## WHAT YOU NEED TO DO
A picture-free, exact transcript of the entries below is required.

Object transformation records
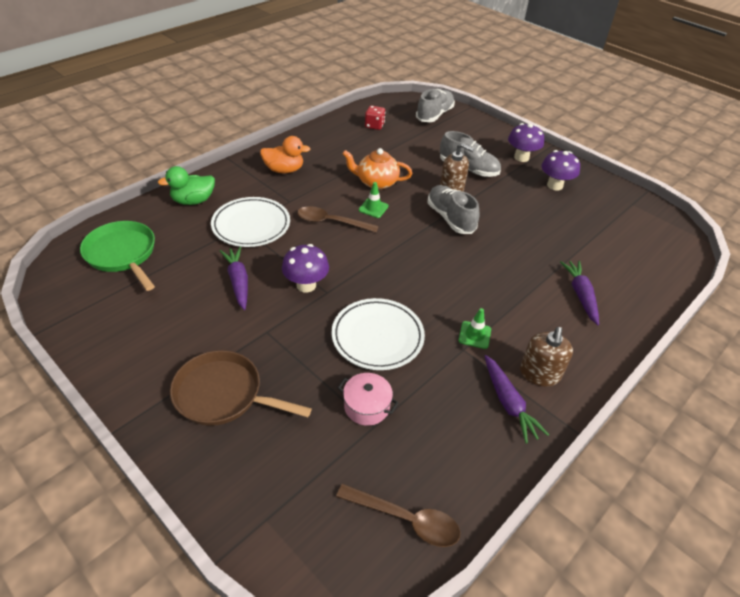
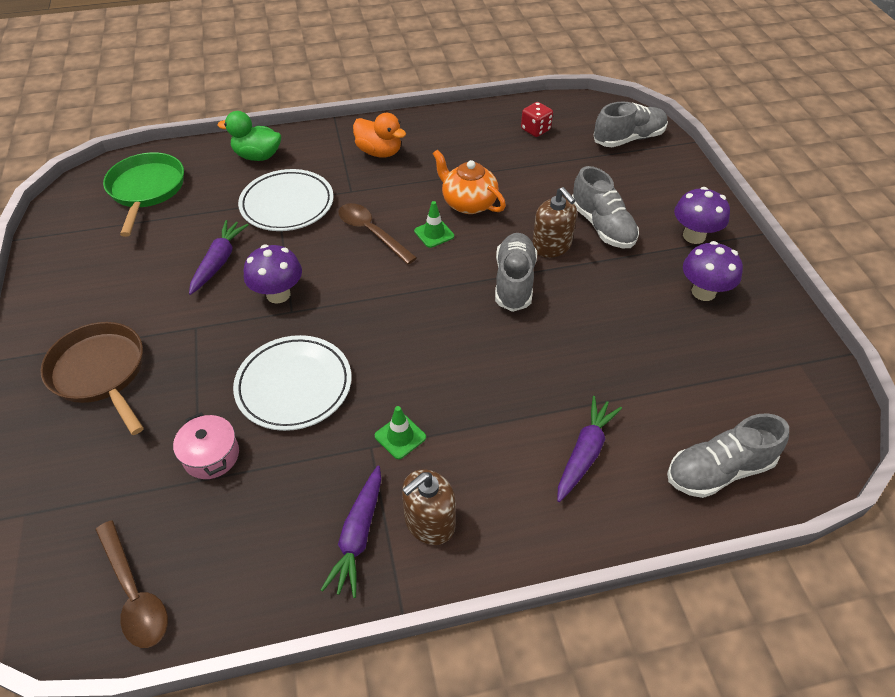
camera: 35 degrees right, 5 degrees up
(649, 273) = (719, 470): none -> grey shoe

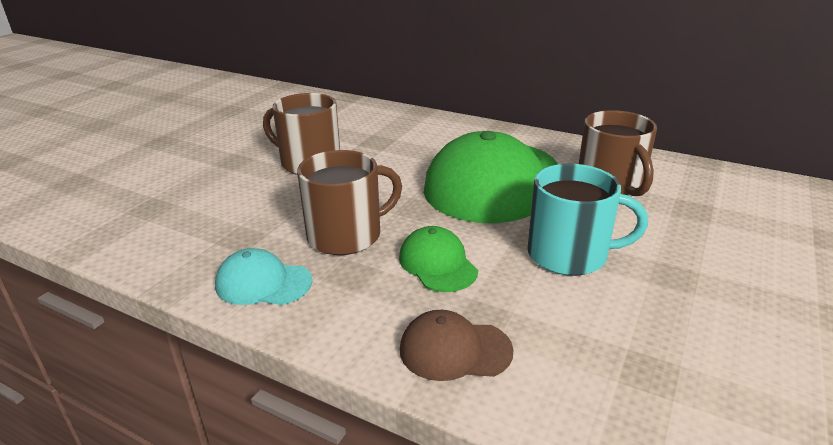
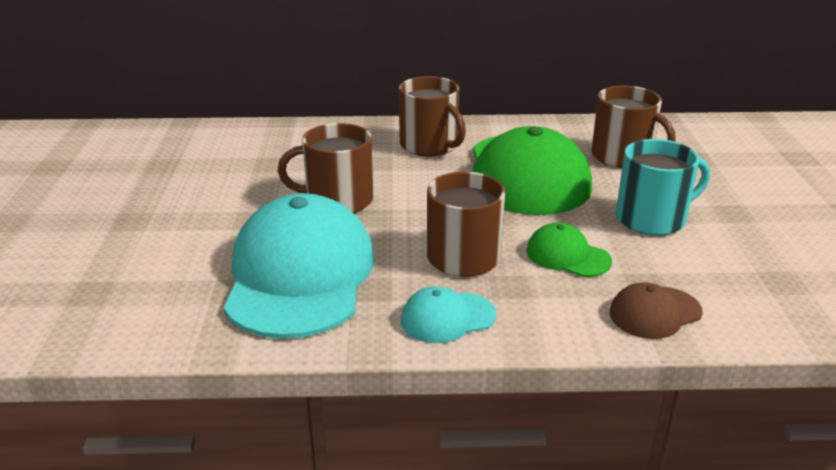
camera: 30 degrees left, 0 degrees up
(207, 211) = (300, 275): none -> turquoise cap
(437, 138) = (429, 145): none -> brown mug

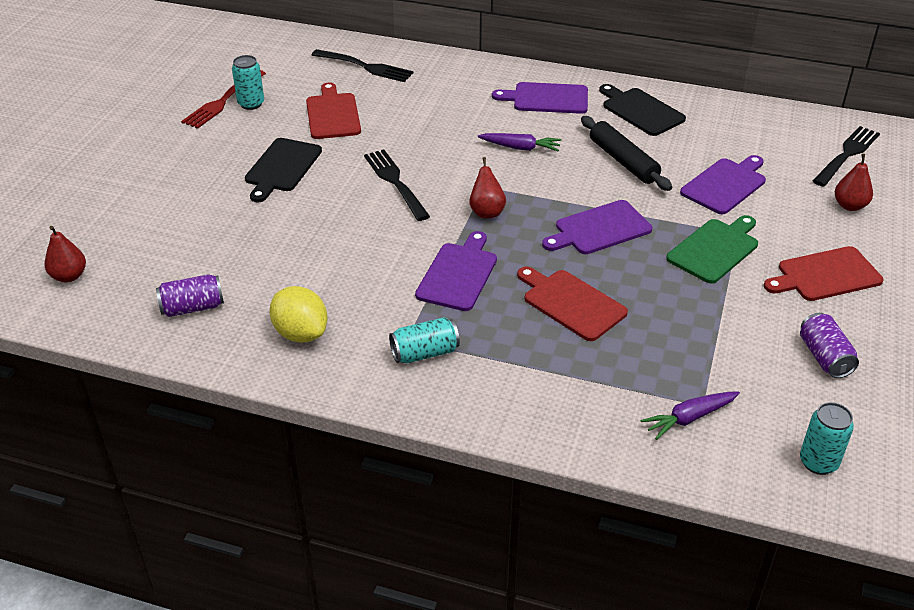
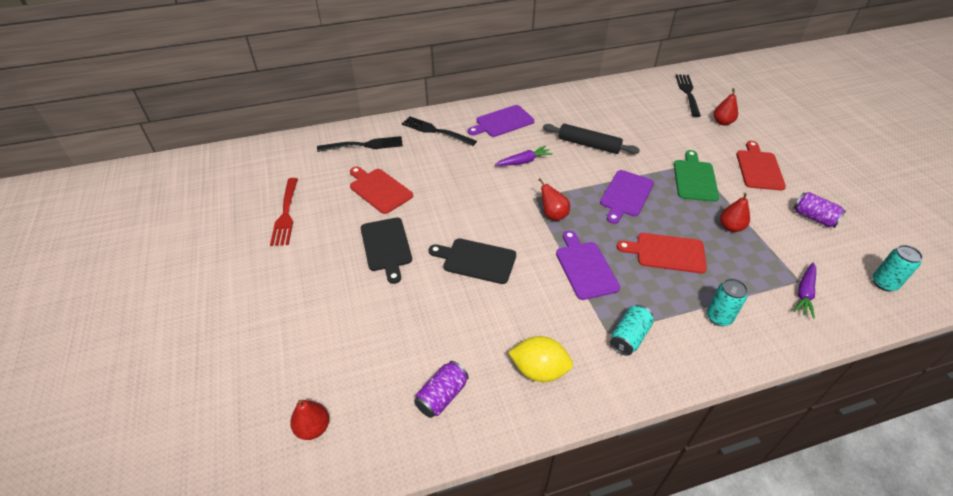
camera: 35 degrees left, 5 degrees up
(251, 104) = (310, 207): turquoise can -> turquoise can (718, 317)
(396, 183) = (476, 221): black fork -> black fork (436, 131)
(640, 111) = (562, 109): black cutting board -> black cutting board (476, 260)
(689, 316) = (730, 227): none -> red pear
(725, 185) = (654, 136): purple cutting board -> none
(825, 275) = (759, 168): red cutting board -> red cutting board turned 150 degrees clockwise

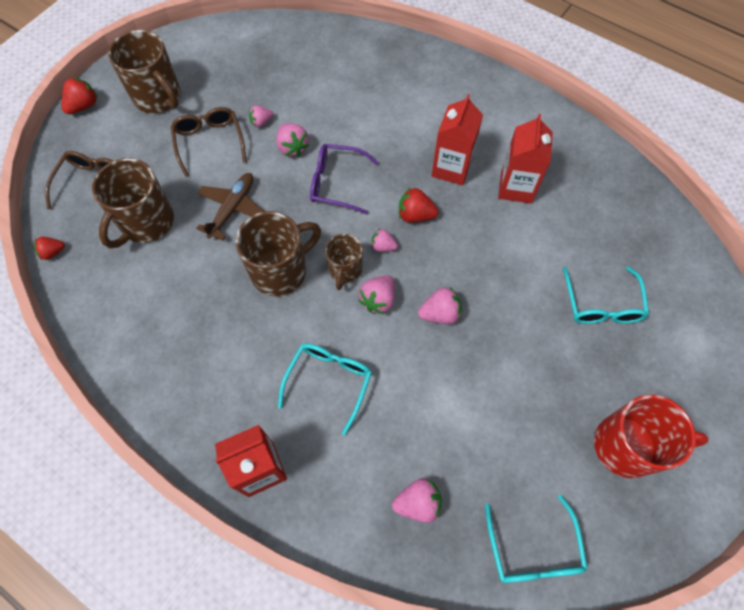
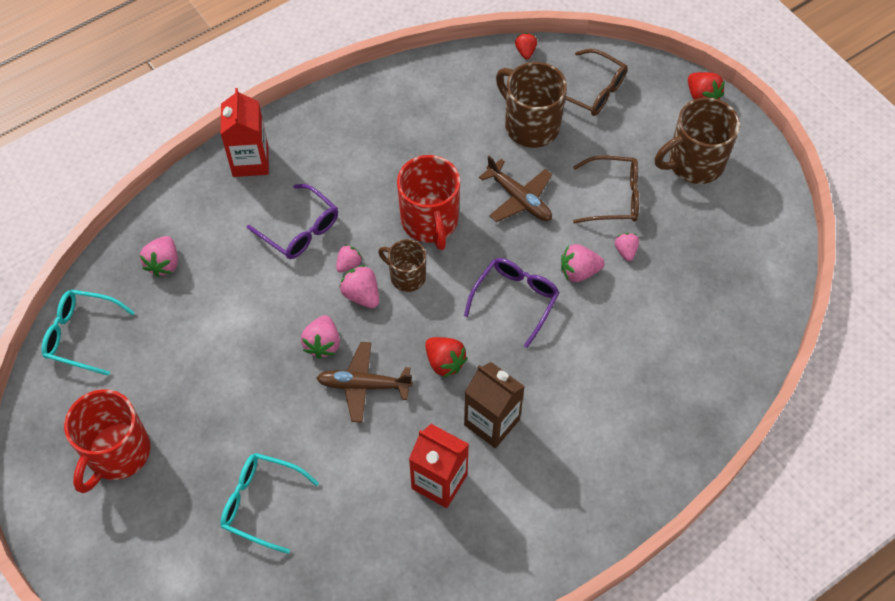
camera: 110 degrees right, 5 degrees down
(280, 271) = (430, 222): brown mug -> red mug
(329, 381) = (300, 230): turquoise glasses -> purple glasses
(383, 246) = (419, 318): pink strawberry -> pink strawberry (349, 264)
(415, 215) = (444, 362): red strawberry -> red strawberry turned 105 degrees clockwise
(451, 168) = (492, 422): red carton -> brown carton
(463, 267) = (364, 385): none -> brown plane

## ANSWER TO THE PROBLEM
camera: 35 degrees right, 5 degrees up
(649, 273) = (719, 470): none -> grey shoe

camera: 30 degrees left, 0 degrees up
(207, 211) = (300, 275): none -> turquoise cap
(437, 138) = (429, 145): none -> brown mug

camera: 35 degrees left, 5 degrees up
(251, 104) = (310, 207): turquoise can -> turquoise can (718, 317)
(396, 183) = (476, 221): black fork -> black fork (436, 131)
(640, 111) = (562, 109): black cutting board -> black cutting board (476, 260)
(689, 316) = (730, 227): none -> red pear
(725, 185) = (654, 136): purple cutting board -> none
(825, 275) = (759, 168): red cutting board -> red cutting board turned 150 degrees clockwise

camera: 110 degrees right, 5 degrees down
(280, 271) = (430, 222): brown mug -> red mug
(329, 381) = (300, 230): turquoise glasses -> purple glasses
(383, 246) = (419, 318): pink strawberry -> pink strawberry (349, 264)
(415, 215) = (444, 362): red strawberry -> red strawberry turned 105 degrees clockwise
(451, 168) = (492, 422): red carton -> brown carton
(463, 267) = (364, 385): none -> brown plane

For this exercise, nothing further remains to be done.